Go through the listing and set it down exactly, leaving out its pictures.

> **INFORMATION PROVIDED**:
⁂

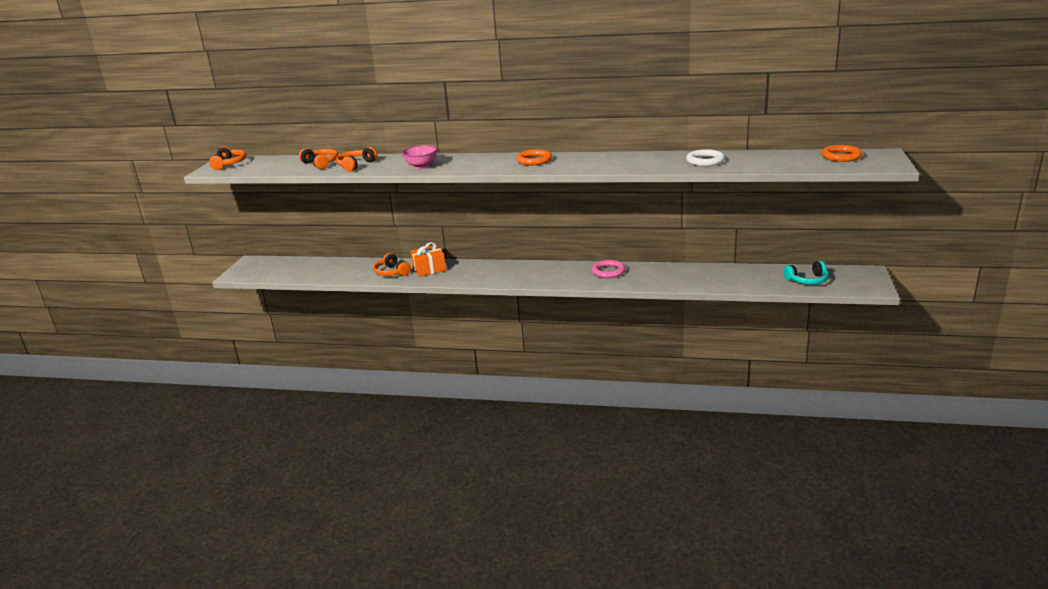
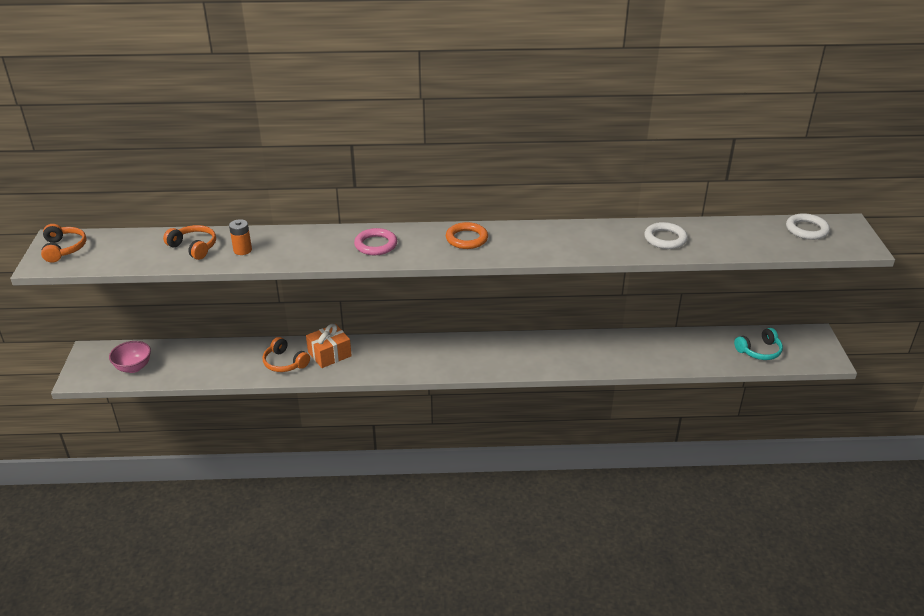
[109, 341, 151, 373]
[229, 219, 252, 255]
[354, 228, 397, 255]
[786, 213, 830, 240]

⁂

> **WRITTEN SOLUTION**:
[109, 341, 151, 373]
[229, 219, 252, 255]
[354, 228, 397, 255]
[786, 213, 830, 240]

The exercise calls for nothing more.